DATA SECTION =>
——————————
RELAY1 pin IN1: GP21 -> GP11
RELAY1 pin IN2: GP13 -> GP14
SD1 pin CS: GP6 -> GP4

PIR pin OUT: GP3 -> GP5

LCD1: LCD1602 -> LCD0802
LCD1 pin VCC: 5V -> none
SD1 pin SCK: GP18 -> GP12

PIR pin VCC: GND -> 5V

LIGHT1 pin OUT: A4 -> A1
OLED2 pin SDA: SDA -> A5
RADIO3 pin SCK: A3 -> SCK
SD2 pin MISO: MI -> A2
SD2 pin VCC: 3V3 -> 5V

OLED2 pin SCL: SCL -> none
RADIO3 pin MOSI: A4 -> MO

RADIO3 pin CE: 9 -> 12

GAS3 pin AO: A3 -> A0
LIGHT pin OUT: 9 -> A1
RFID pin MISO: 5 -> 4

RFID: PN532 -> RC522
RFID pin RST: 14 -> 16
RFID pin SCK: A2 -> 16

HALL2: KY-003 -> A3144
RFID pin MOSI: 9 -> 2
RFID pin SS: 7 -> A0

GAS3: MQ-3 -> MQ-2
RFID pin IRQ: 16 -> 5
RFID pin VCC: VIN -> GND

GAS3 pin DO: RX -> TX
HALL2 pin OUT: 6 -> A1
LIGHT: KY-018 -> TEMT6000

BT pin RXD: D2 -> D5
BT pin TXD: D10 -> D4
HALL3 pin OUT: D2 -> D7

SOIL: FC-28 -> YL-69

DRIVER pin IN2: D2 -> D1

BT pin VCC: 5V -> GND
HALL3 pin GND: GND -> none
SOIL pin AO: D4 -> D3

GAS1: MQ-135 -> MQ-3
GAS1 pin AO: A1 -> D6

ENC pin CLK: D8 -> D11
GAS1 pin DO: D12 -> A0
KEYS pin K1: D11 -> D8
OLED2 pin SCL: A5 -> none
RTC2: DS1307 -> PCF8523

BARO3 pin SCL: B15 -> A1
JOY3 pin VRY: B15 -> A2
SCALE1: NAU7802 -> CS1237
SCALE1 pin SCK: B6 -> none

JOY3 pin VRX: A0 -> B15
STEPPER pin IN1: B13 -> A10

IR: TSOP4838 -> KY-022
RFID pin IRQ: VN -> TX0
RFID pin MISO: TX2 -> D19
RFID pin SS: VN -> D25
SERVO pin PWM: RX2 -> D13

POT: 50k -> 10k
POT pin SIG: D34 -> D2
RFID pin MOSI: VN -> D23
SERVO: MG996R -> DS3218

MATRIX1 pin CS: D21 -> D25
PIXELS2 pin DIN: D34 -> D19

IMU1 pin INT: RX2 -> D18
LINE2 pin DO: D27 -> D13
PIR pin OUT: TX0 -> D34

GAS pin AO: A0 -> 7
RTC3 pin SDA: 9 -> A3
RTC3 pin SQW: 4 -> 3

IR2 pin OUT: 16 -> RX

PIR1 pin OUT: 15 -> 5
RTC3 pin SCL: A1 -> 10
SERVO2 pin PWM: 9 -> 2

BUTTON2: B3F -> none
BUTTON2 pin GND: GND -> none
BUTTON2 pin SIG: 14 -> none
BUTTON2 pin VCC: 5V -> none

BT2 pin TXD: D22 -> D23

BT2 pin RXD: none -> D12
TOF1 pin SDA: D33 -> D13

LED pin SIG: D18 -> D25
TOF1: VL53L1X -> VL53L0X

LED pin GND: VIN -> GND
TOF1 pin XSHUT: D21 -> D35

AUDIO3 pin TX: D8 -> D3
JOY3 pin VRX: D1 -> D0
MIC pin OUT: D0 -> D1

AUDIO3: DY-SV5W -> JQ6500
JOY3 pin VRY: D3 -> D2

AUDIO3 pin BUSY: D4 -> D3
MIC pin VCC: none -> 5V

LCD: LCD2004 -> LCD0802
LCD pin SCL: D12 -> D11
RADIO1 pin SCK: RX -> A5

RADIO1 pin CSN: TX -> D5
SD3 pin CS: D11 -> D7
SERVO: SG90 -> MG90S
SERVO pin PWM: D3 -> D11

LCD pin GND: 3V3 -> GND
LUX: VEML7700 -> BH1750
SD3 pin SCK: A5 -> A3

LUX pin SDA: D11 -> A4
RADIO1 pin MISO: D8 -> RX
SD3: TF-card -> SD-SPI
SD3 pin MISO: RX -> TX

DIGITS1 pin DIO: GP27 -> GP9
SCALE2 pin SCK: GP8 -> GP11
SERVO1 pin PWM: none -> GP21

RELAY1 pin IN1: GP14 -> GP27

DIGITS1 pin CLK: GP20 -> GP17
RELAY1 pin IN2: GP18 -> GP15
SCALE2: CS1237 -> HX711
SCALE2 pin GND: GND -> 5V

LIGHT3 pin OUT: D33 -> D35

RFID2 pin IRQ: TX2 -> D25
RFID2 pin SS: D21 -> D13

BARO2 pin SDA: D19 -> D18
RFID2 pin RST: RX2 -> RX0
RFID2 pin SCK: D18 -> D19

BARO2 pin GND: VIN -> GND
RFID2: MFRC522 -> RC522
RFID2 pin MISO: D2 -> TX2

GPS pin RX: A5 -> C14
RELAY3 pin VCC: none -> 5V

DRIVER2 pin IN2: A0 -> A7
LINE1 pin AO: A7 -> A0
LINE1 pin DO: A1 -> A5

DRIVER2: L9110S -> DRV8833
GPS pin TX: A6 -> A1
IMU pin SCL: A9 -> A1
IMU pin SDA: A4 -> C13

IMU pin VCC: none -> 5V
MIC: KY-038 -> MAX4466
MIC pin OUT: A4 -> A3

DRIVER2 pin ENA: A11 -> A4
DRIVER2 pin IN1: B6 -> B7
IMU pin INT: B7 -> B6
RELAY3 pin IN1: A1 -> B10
——————————
TASK BRIEF => Make a faithful copy of every record above.

TASK OUTPUT =>
RELAY1 pin IN1: GP21 -> GP11
RELAY1 pin IN2: GP13 -> GP14
SD1 pin CS: GP6 -> GP4

PIR pin OUT: GP3 -> GP5

LCD1: LCD1602 -> LCD0802
LCD1 pin VCC: 5V -> none
SD1 pin SCK: GP18 -> GP12

PIR pin VCC: GND -> 5V

LIGHT1 pin OUT: A4 -> A1
OLED2 pin SDA: SDA -> A5
RADIO3 pin SCK: A3 -> SCK
SD2 pin MISO: MI -> A2
SD2 pin VCC: 3V3 -> 5V

OLED2 pin SCL: SCL -> none
RADIO3 pin MOSI: A4 -> MO

RADIO3 pin CE: 9 -> 12

GAS3 pin AO: A3 -> A0
LIGHT pin OUT: 9 -> A1
RFID pin MISO: 5 -> 4

RFID: PN532 -> RC522
RFID pin RST: 14 -> 16
RFID pin SCK: A2 -> 16

HALL2: KY-003 -> A3144
RFID pin MOSI: 9 -> 2
RFID pin SS: 7 -> A0

GAS3: MQ-3 -> MQ-2
RFID pin IRQ: 16 -> 5
RFID pin VCC: VIN -> GND

GAS3 pin DO: RX -> TX
HALL2 pin OUT: 6 -> A1
LIGHT: KY-018 -> TEMT6000

BT pin RXD: D2 -> D5
BT pin TXD: D10 -> D4
HALL3 pin OUT: D2 -> D7

SOIL: FC-28 -> YL-69

DRIVER pin IN2: D2 -> D1

BT pin VCC: 5V -> GND
HALL3 pin GND: GND -> none
SOIL pin AO: D4 -> D3

GAS1: MQ-135 -> MQ-3
GAS1 pin AO: A1 -> D6

ENC pin CLK: D8 -> D11
GAS1 pin DO: D12 -> A0
KEYS pin K1: D11 -> D8
OLED2 pin SCL: A5 -> none
RTC2: DS1307 -> PCF8523

BARO3 pin SCL: B15 -> A1
JOY3 pin VRY: B15 -> A2
SCALE1: NAU7802 -> CS1237
SCALE1 pin SCK: B6 -> none

JOY3 pin VRX: A0 -> B15
STEPPER pin IN1: B13 -> A10

IR: TSOP4838 -> KY-022
RFID pin IRQ: VN -> TX0
RFID pin MISO: TX2 -> D19
RFID pin SS: VN -> D25
SERVO pin PWM: RX2 -> D13

POT: 50k -> 10k
POT pin SIG: D34 -> D2
RFID pin MOSI: VN -> D23
SERVO: MG996R -> DS3218

MATRIX1 pin CS: D21 -> D25
PIXELS2 pin DIN: D34 -> D19

IMU1 pin INT: RX2 -> D18
LINE2 pin DO: D27 -> D13
PIR pin OUT: TX0 -> D34

GAS pin AO: A0 -> 7
RTC3 pin SDA: 9 -> A3
RTC3 pin SQW: 4 -> 3

IR2 pin OUT: 16 -> RX

PIR1 pin OUT: 15 -> 5
RTC3 pin SCL: A1 -> 10
SERVO2 pin PWM: 9 -> 2

BUTTON2: B3F -> none
BUTTON2 pin GND: GND -> none
BUTTON2 pin SIG: 14 -> none
BUTTON2 pin VCC: 5V -> none

BT2 pin TXD: D22 -> D23

BT2 pin RXD: none -> D12
TOF1 pin SDA: D33 -> D13

LED pin SIG: D18 -> D25
TOF1: VL53L1X -> VL53L0X

LED pin GND: VIN -> GND
TOF1 pin XSHUT: D21 -> D35

AUDIO3 pin TX: D8 -> D3
JOY3 pin VRX: D1 -> D0
MIC pin OUT: D0 -> D1

AUDIO3: DY-SV5W -> JQ6500
JOY3 pin VRY: D3 -> D2

AUDIO3 pin BUSY: D4 -> D3
MIC pin VCC: none -> 5V

LCD: LCD2004 -> LCD0802
LCD pin SCL: D12 -> D11
RADIO1 pin SCK: RX -> A5

RADIO1 pin CSN: TX -> D5
SD3 pin CS: D11 -> D7
SERVO: SG90 -> MG90S
SERVO pin PWM: D3 -> D11

LCD pin GND: 3V3 -> GND
LUX: VEML7700 -> BH1750
SD3 pin SCK: A5 -> A3

LUX pin SDA: D11 -> A4
RADIO1 pin MISO: D8 -> RX
SD3: TF-card -> SD-SPI
SD3 pin MISO: RX -> TX

DIGITS1 pin DIO: GP27 -> GP9
SCALE2 pin SCK: GP8 -> GP11
SERVO1 pin PWM: none -> GP21

RELAY1 pin IN1: GP14 -> GP27

DIGITS1 pin CLK: GP20 -> GP17
RELAY1 pin IN2: GP18 -> GP15
SCALE2: CS1237 -> HX711
SCALE2 pin GND: GND -> 5V

LIGHT3 pin OUT: D33 -> D35

RFID2 pin IRQ: TX2 -> D25
RFID2 pin SS: D21 -> D13

BARO2 pin SDA: D19 -> D18
RFID2 pin RST: RX2 -> RX0
RFID2 pin SCK: D18 -> D19

BARO2 pin GND: VIN -> GND
RFID2: MFRC522 -> RC522
RFID2 pin MISO: D2 -> TX2

GPS pin RX: A5 -> C14
RELAY3 pin VCC: none -> 5V

DRIVER2 pin IN2: A0 -> A7
LINE1 pin AO: A7 -> A0
LINE1 pin DO: A1 -> A5

DRIVER2: L9110S -> DRV8833
GPS pin TX: A6 -> A1
IMU pin SCL: A9 -> A1
IMU pin SDA: A4 -> C13

IMU pin VCC: none -> 5V
MIC: KY-038 -> MAX4466
MIC pin OUT: A4 -> A3

DRIVER2 pin ENA: A11 -> A4
DRIVER2 pin IN1: B6 -> B7
IMU pin INT: B7 -> B6
RELAY3 pin IN1: A1 -> B10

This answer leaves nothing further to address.